» TASK BRIEF: Omit the pictures and copy the entries exactly.

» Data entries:
----

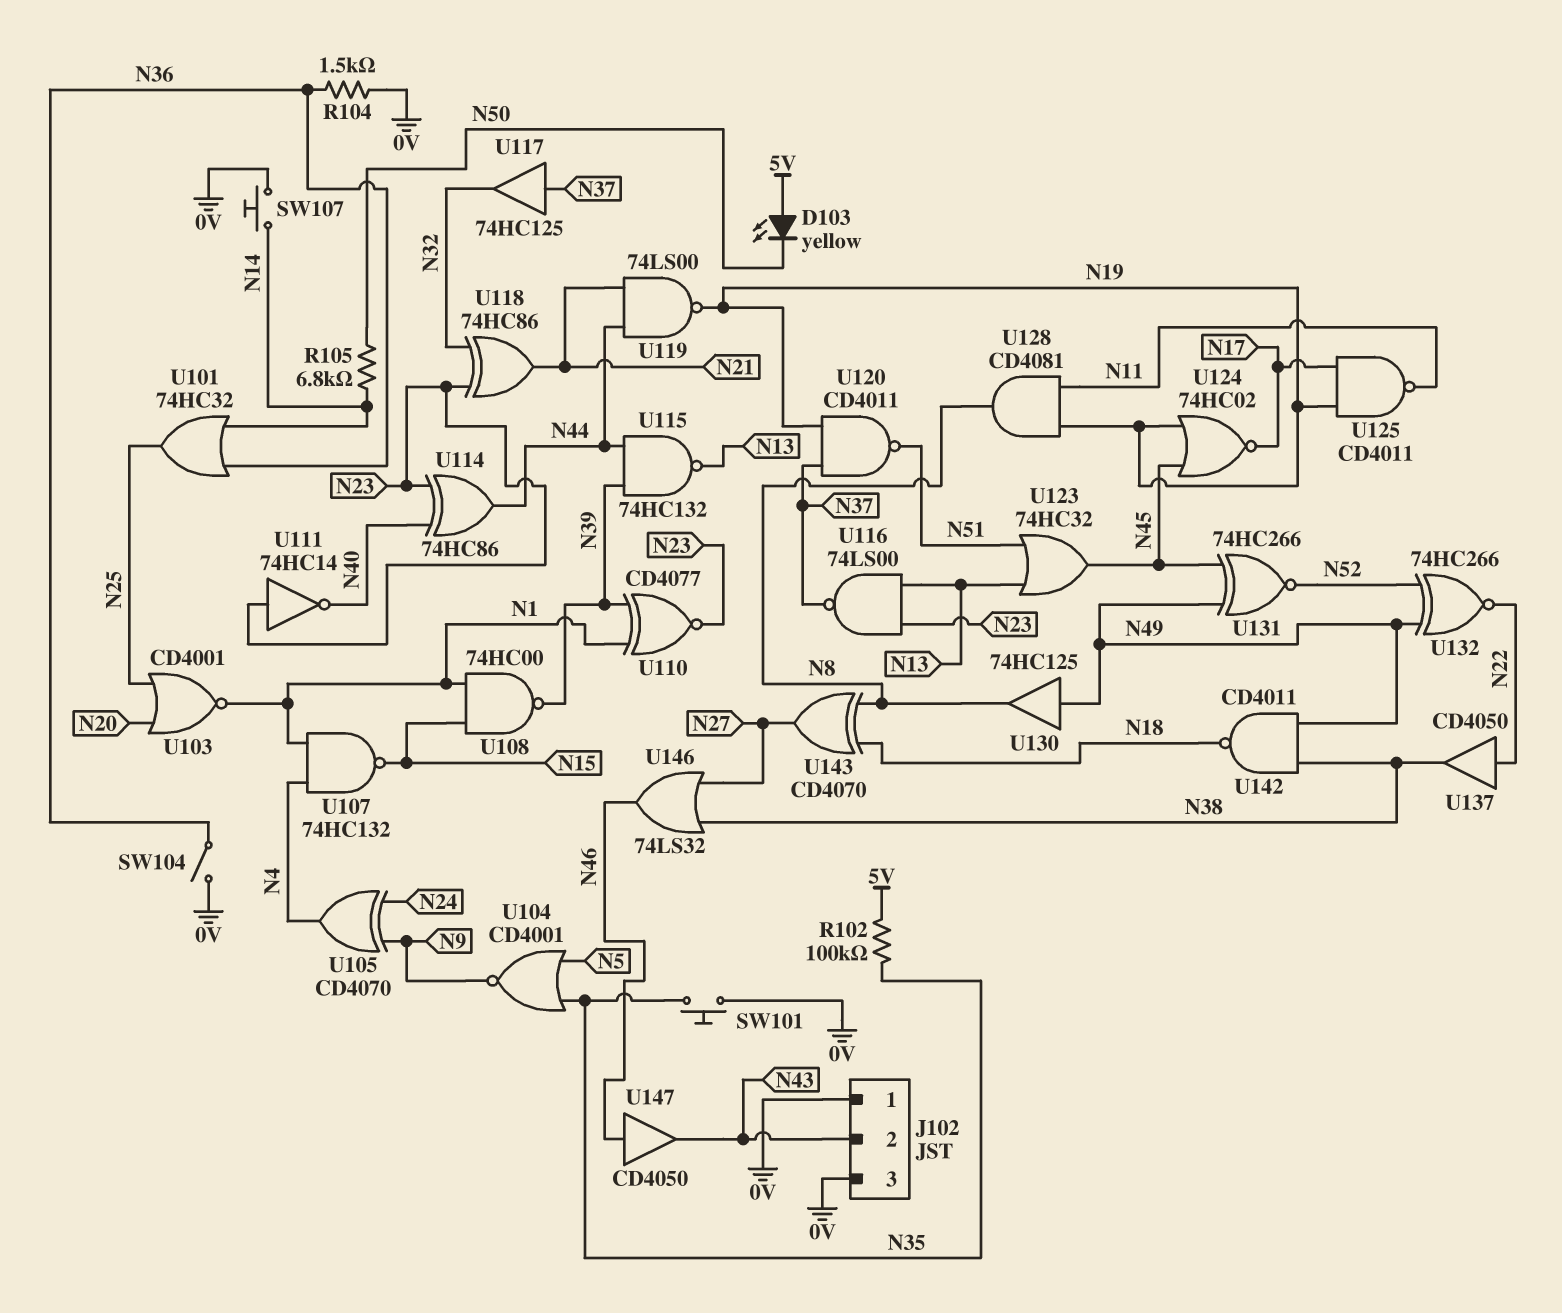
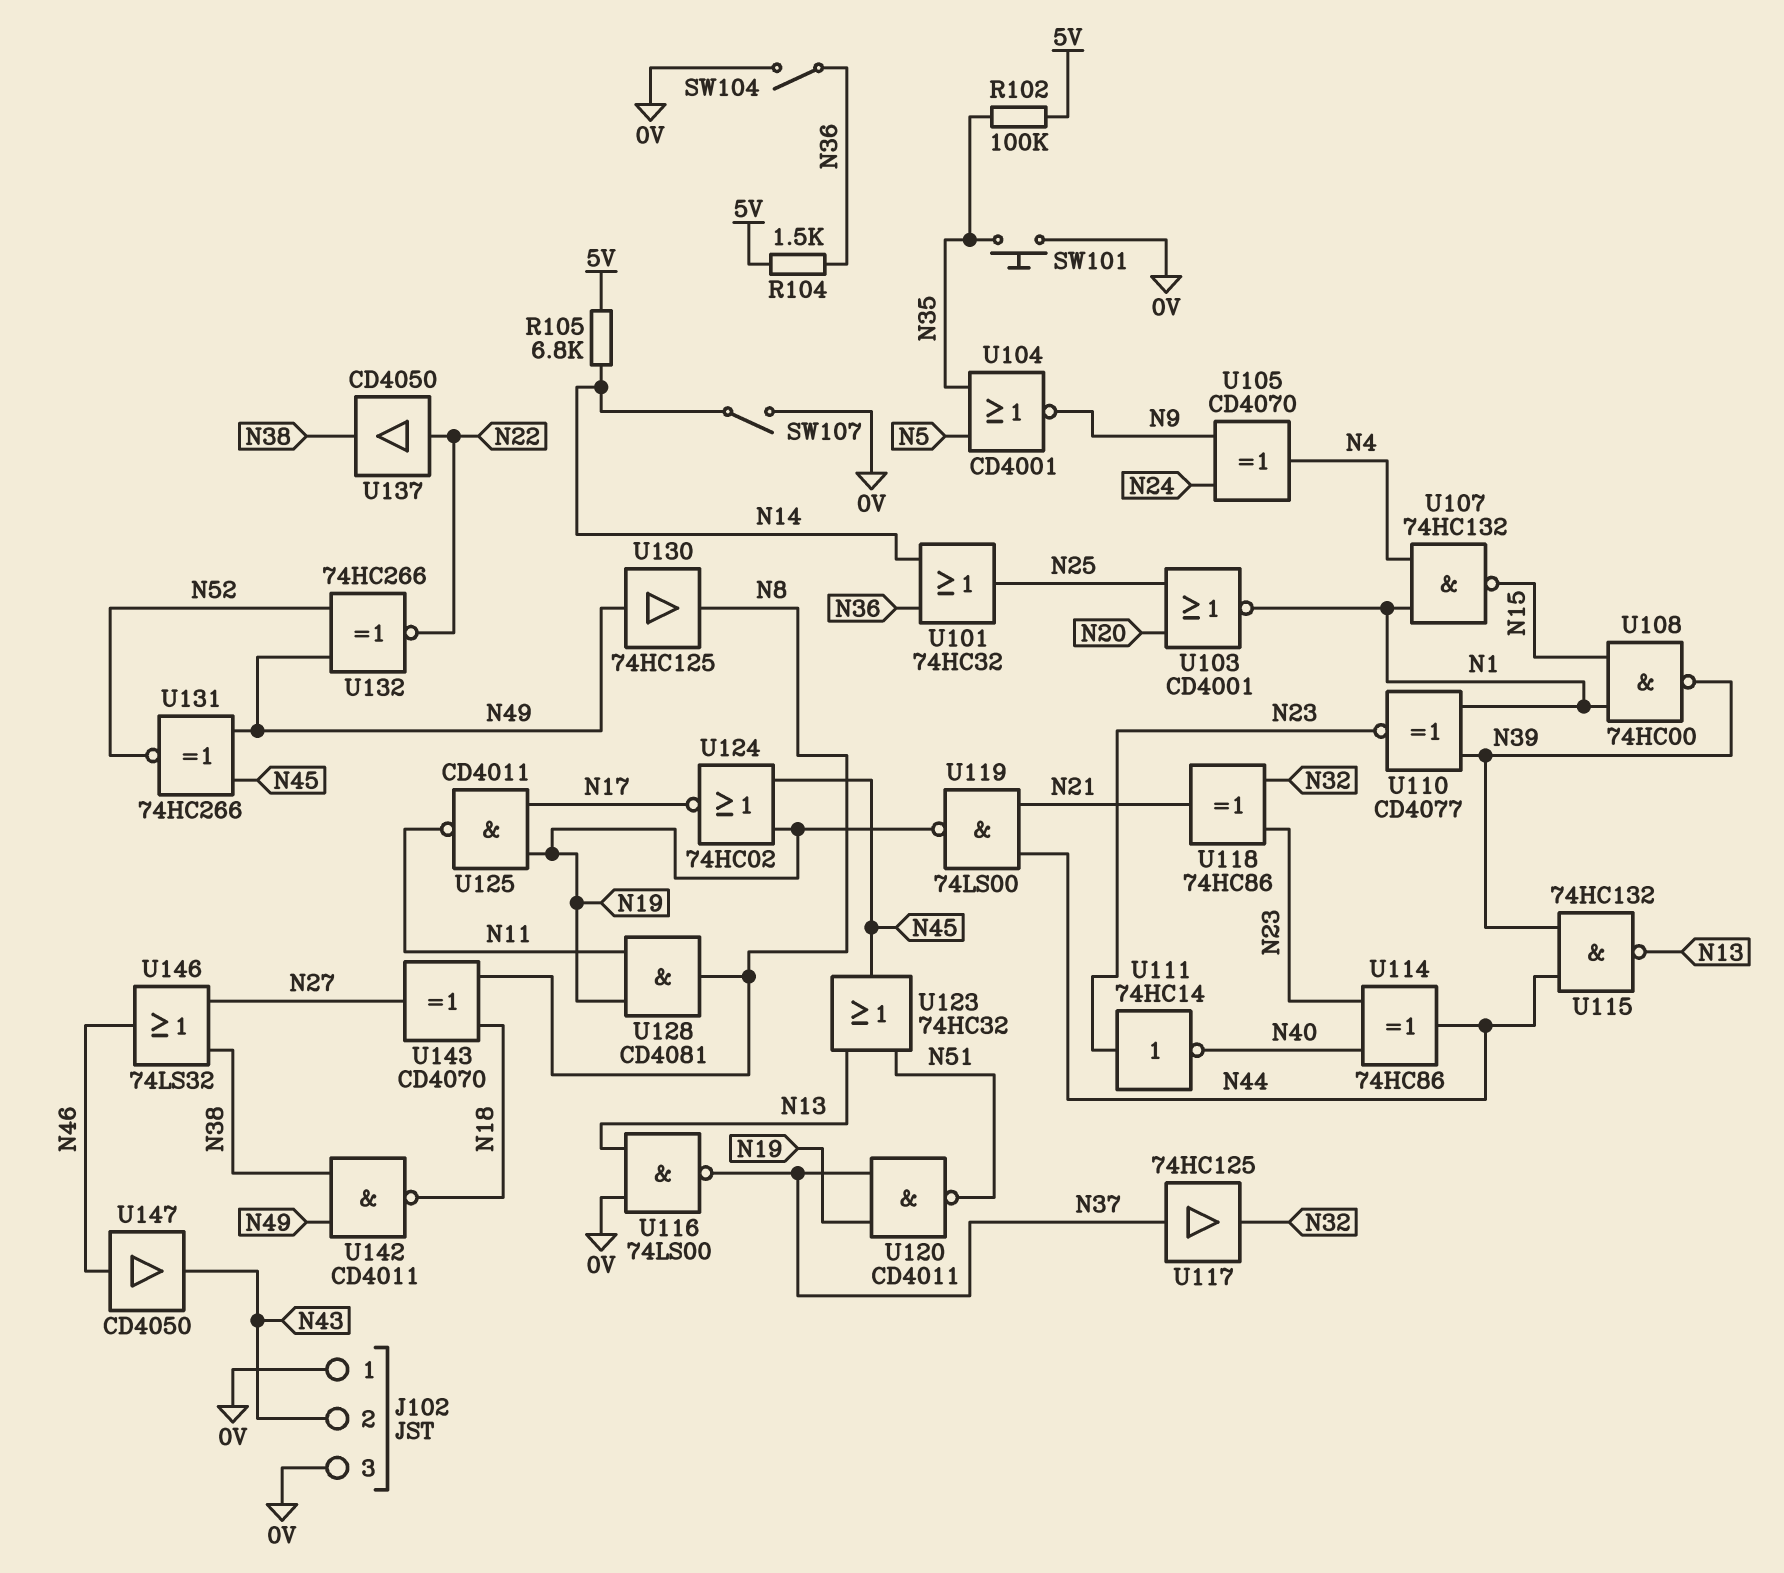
D103: LED yellow (A 5V, K N50) -> none
R104: 1.5k (0V, N36) -> 1.5k (5V, N36)
R105: 6.8k (N14, N50) -> 6.8k (5V, N14)
SW107: button (0V, N14) -> switch (0V, N14)
U116: NAND 74LS00 (in N13, in N23, out N37) -> NAND 74LS00 (in 0V, in N13, out N37)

----

» RESULT OF THIS EXERCISE:
D103: LED yellow (A 5V, K N50) -> none
R104: 1.5k (0V, N36) -> 1.5k (5V, N36)
R105: 6.8k (N14, N50) -> 6.8k (5V, N14)
SW107: button (0V, N14) -> switch (0V, N14)
U116: NAND 74LS00 (in N13, in N23, out N37) -> NAND 74LS00 (in 0V, in N13, out N37)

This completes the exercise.